DIRECTIONS FOR THIS TASK: Look below for the line with "green brick F4" and the line with "pink brick C1". Copy exactly those two lines and every line between, but not the pictures.

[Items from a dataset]
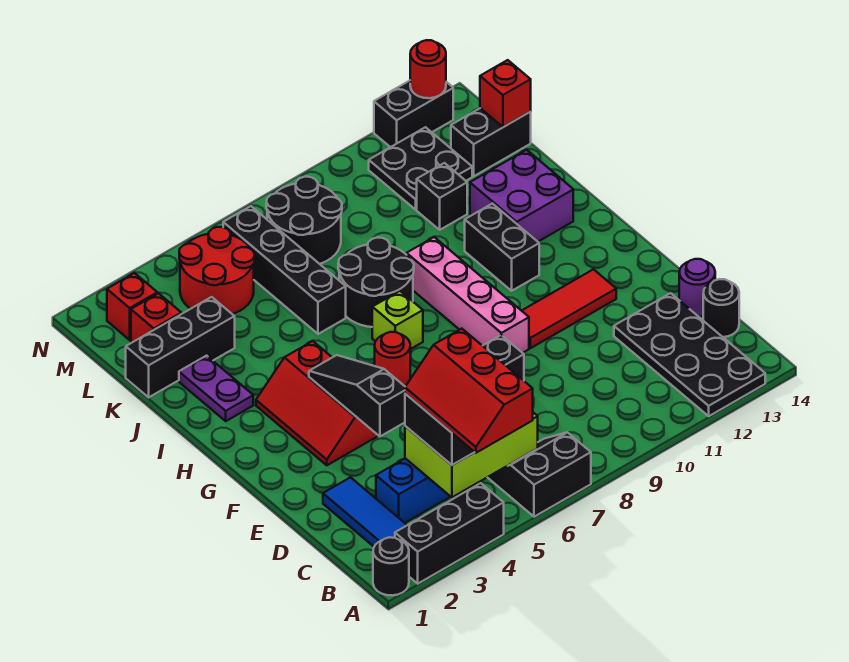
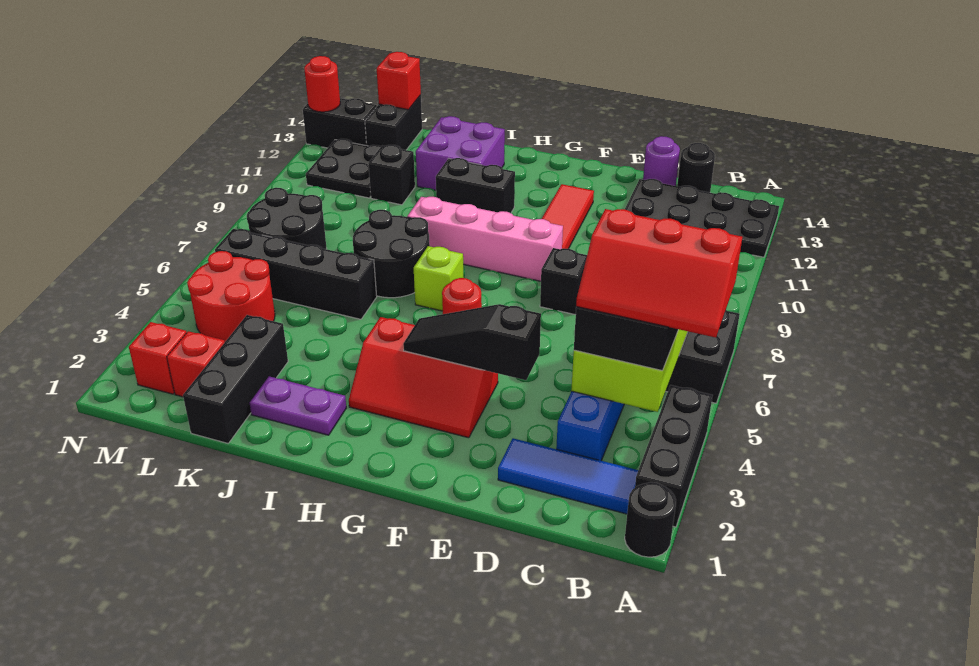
black brick N12:N13 level 1 -> black brick M13:N13 level 1

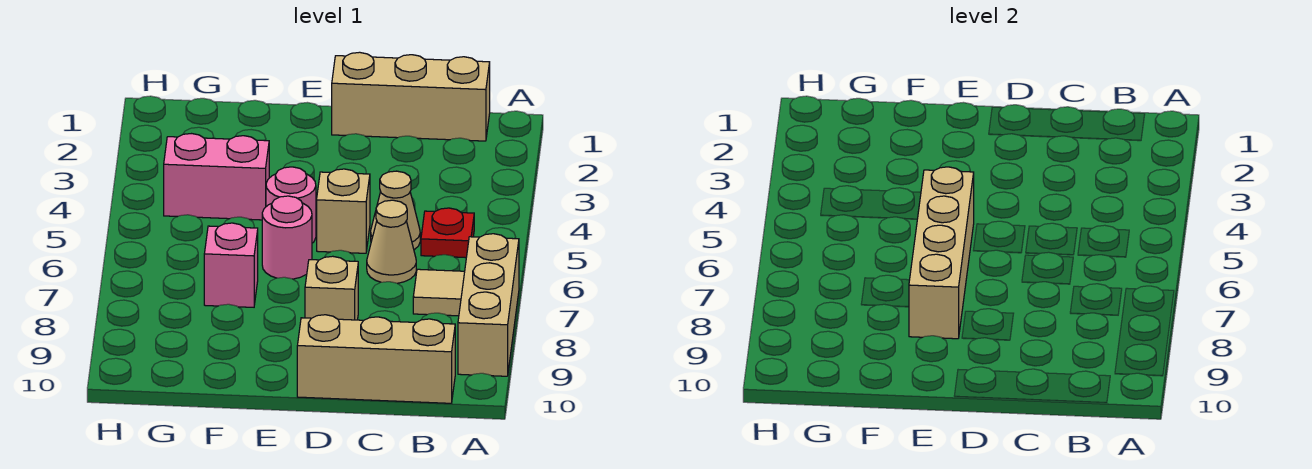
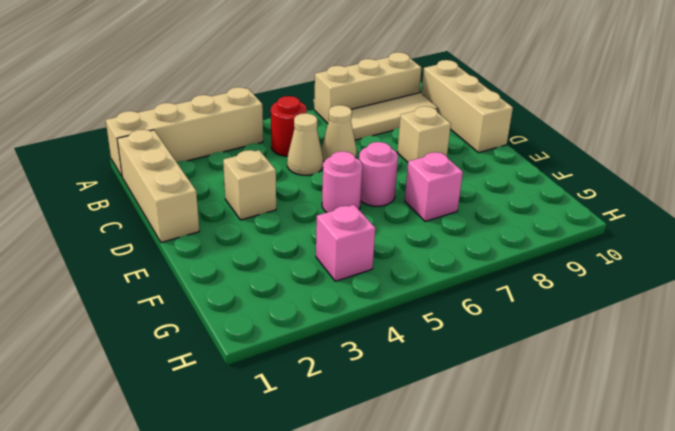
red plate B5 level 1 -> red round brick B5 level 1
tan tile B7 level 1 -> tan tile B7:B9 level 1
tan brick D5 level 1 -> tan brick D3 level 1
tan brick E5:E8 level 2 -> tan brick A1:A4 level 1
pink brick F4:G4 level 1 -> pink brick G4 level 1

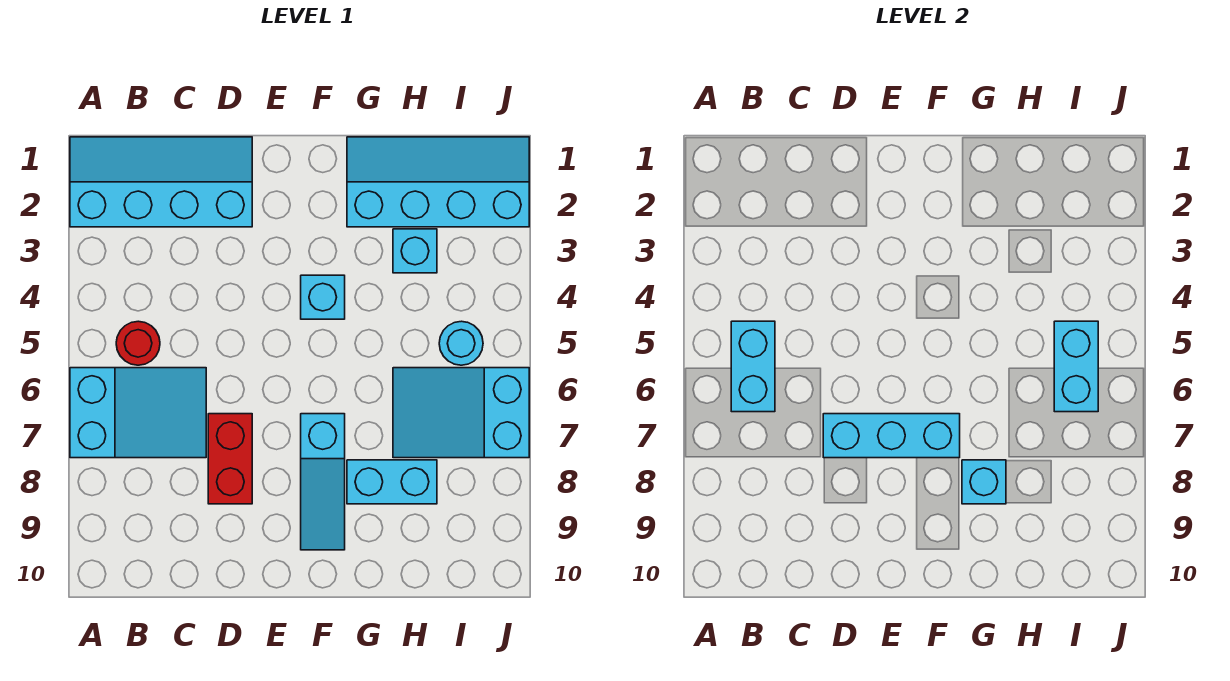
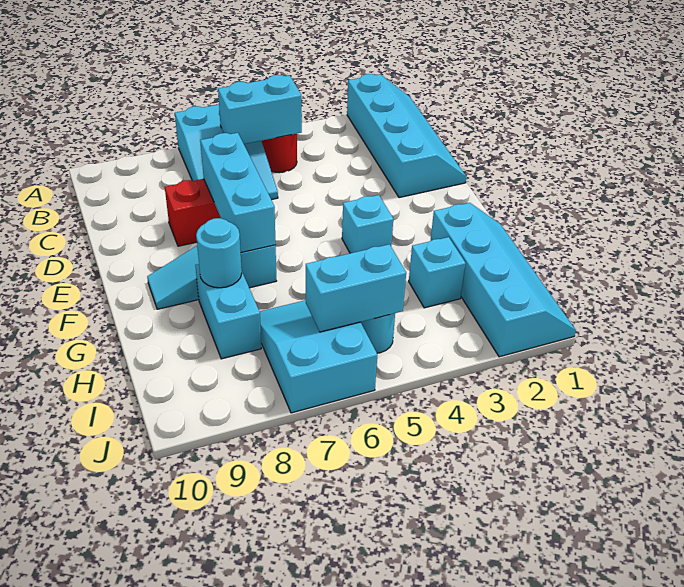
cyan brick G8 level 2 -> cyan round brick G8 level 2

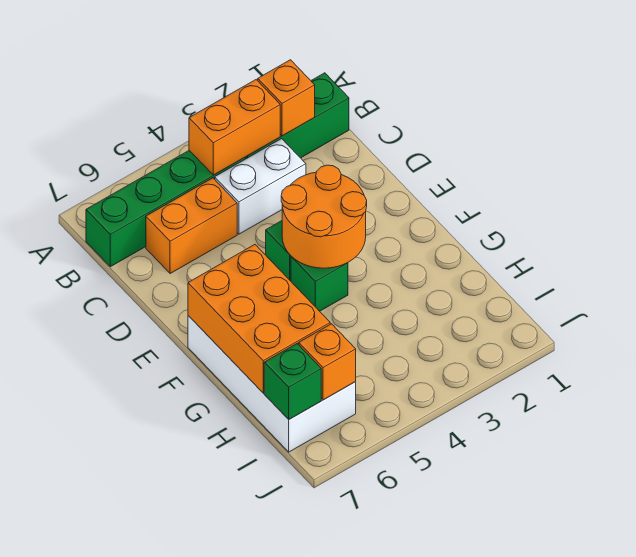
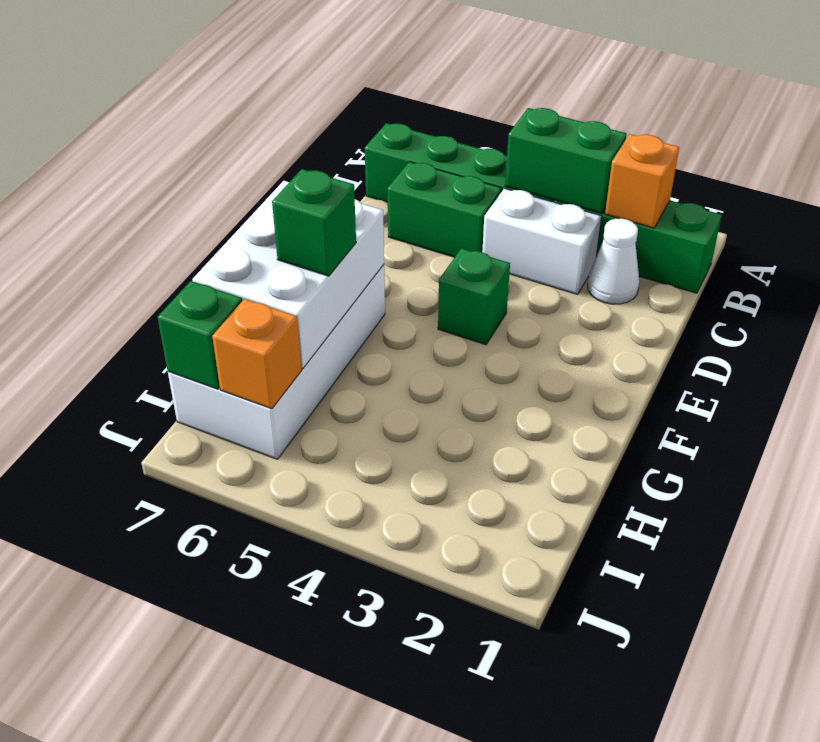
orange brick B3:B4 level 2 -> green brick B3:B4 level 2
none -> white cone C2 level 1
orange brick C5:C6 level 1 -> green brick C5:C6 level 1
orange round brick E3:F4 level 2 -> none
green brick F4 level 1 -> green brick G6 level 3
orange brick F6:H7 level 2 -> white brick F6:H7 level 2

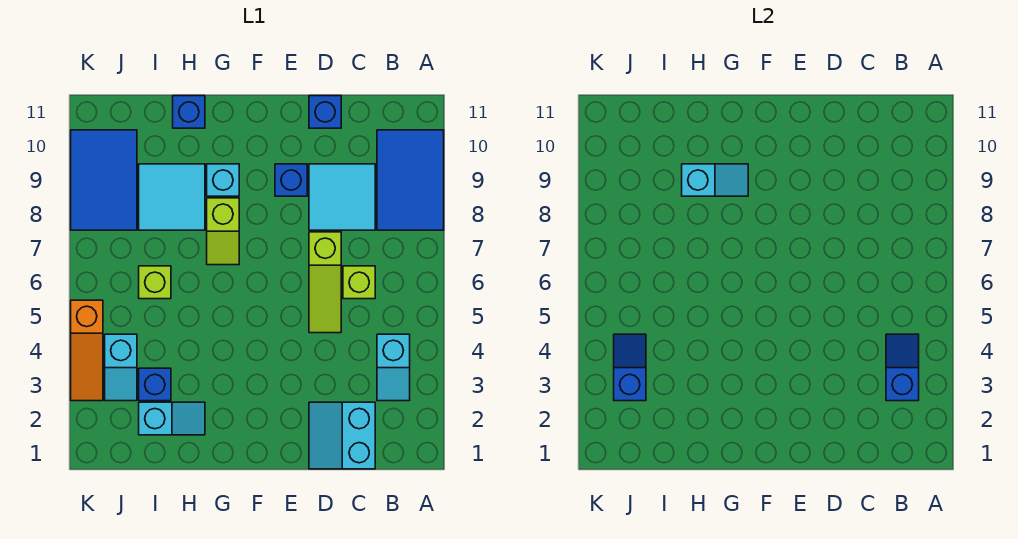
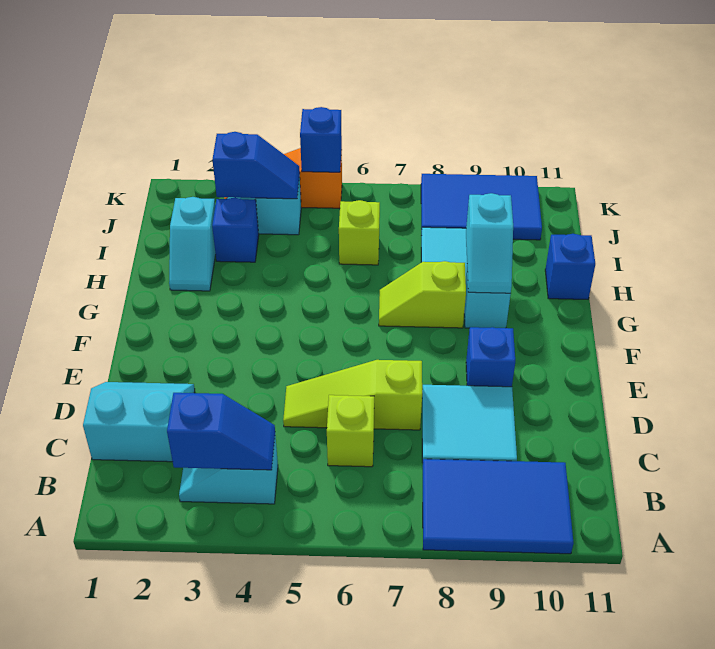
blue brick D11 level 1 -> blue brick K5 level 2

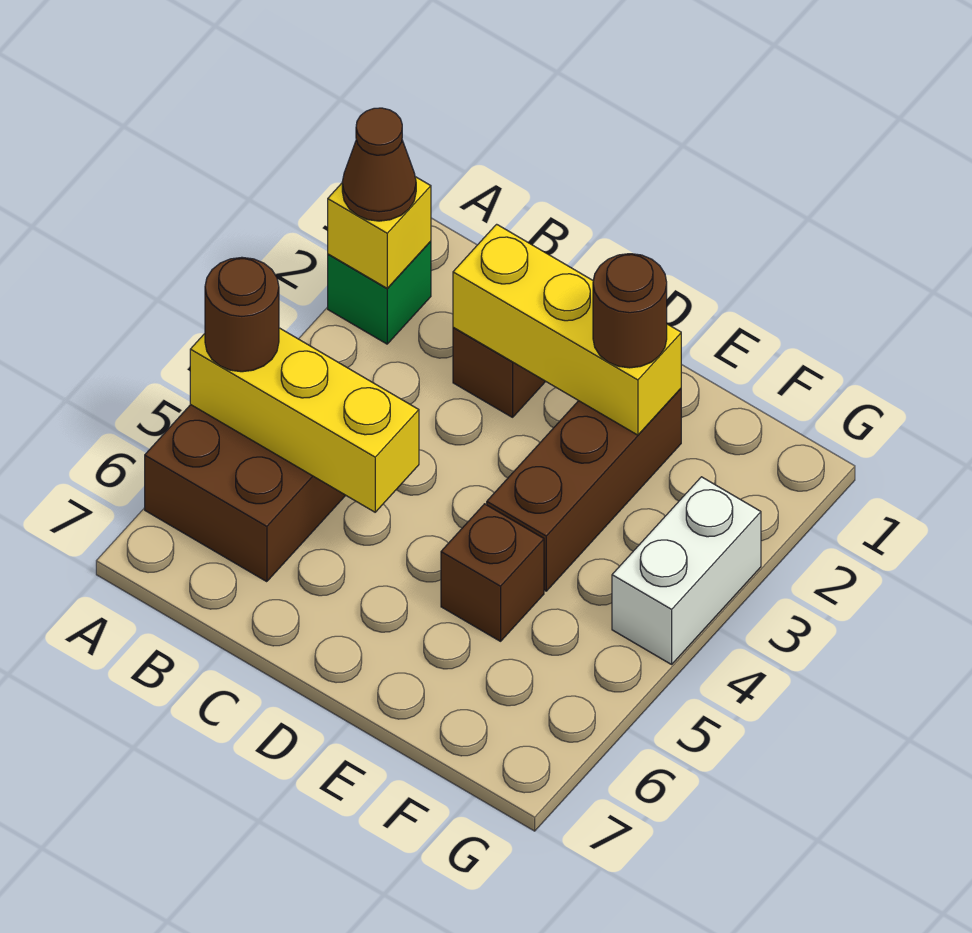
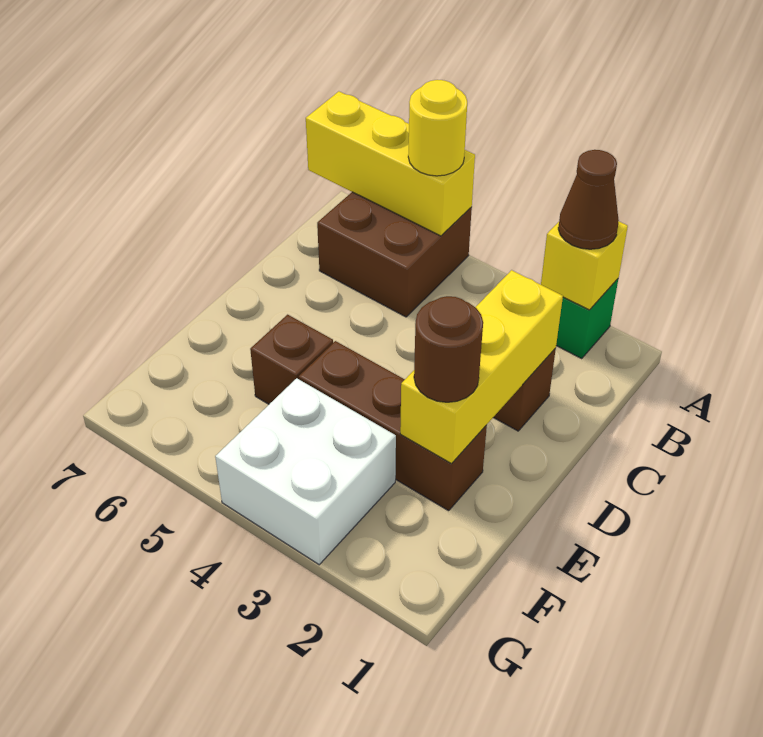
yellow brick A5:C5 level 2 -> yellow brick A5:A7 level 2
brown round brick A5 level 3 -> yellow round brick A5 level 3
white brick G3:G4 level 1 -> white brick F3:G4 level 1

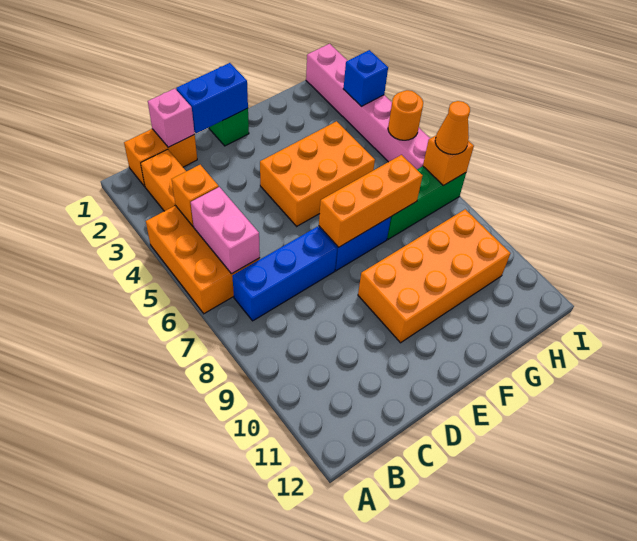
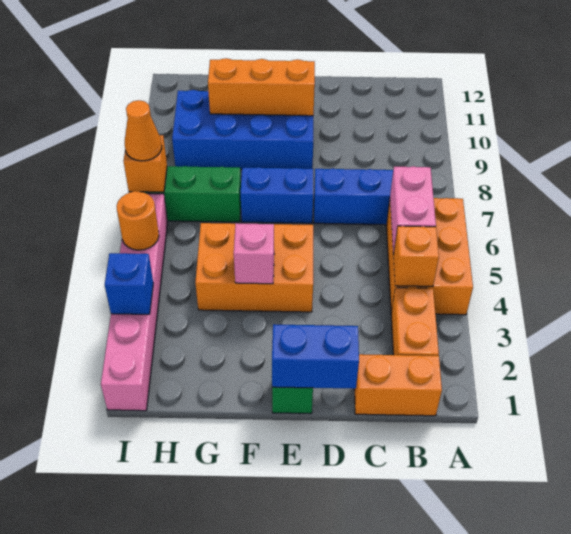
pink brick C1 level 2 -> pink brick F4 level 2
orange brick E7:G7 level 2 -> orange brick E10:G10 level 2
orange brick E9:H10 level 1 -> blue brick E9:H10 level 1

EXERCISE RESPONSE:
green brick F4 level 1 -> green brick G6 level 3
orange brick F6:H7 level 2 -> white brick F6:H7 level 2

blue brick D11 level 1 -> blue brick K5 level 2

yellow brick A5:C5 level 2 -> yellow brick A5:A7 level 2
brown round brick A5 level 3 -> yellow round brick A5 level 3
white brick G3:G4 level 1 -> white brick F3:G4 level 1

pink brick C1 level 2 -> pink brick F4 level 2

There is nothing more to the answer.